Directions |
After locating the line with "desk: (197, 74)" in the data that follows, return it and every later line exactly, up to and including the line with "window: (233, 181) -> (216, 111), moved".

Exercise data |
· · ·

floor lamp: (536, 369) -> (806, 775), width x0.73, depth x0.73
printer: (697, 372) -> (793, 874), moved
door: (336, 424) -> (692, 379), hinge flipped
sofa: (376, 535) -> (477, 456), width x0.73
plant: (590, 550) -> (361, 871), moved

· · ·

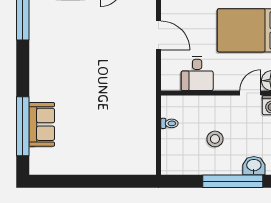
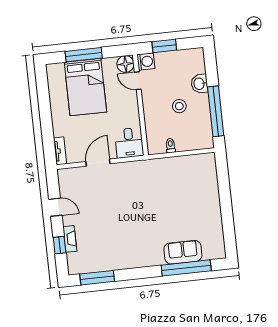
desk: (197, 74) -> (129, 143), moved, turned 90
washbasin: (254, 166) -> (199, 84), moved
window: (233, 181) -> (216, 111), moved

· · ·

Response to the exercise |
desk: (197, 74) -> (129, 143), moved, turned 90
washbasin: (254, 166) -> (199, 84), moved
window: (233, 181) -> (216, 111), moved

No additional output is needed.